Required work.
Scan the records for "yellow". Show the matching lines.
*** Material for this exercise Section Begins ***
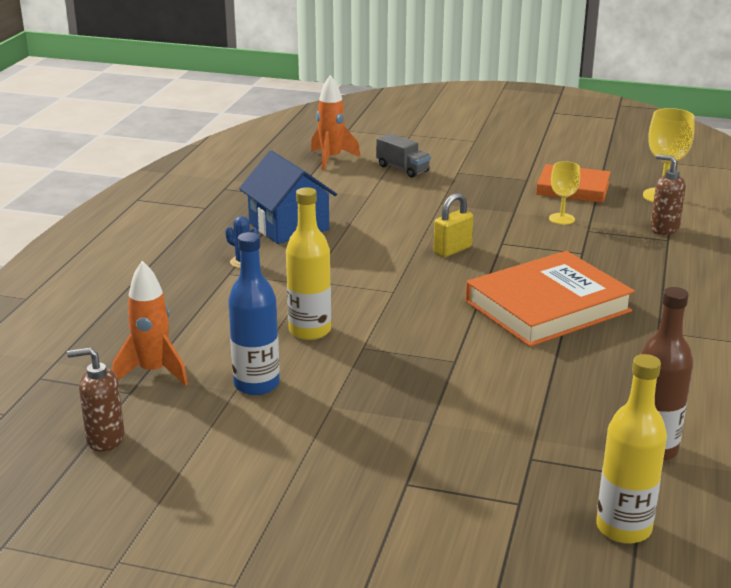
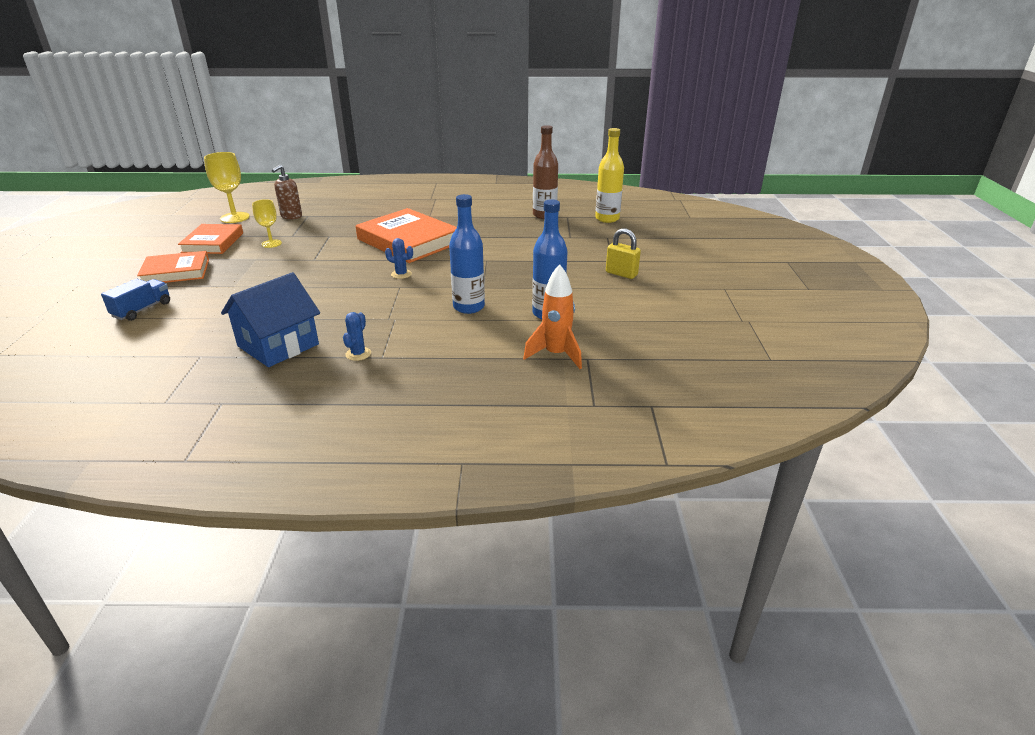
camera: 105 degrees left, 5 degrees up
(105, 439) = (647, 353): brown soap dispenser -> none
(310, 331) = (468, 307): yellow bottle -> blue bottle
(331, 159) = (95, 350): orange rocket -> none
(402, 169) = (142, 310): grey truck -> blue truck
(430, 294) = (401, 274): none -> blue cactus
(452, 250) = (327, 273): yellow padlock -> yellow padlock (621, 274)
(490, 176) = (176, 272): none -> orange book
*** Material for this exercise Section Ends ***
Answer for this exercise.
(310, 331) = (468, 307): yellow bottle -> blue bottle
(452, 250) = (327, 273): yellow padlock -> yellow padlock (621, 274)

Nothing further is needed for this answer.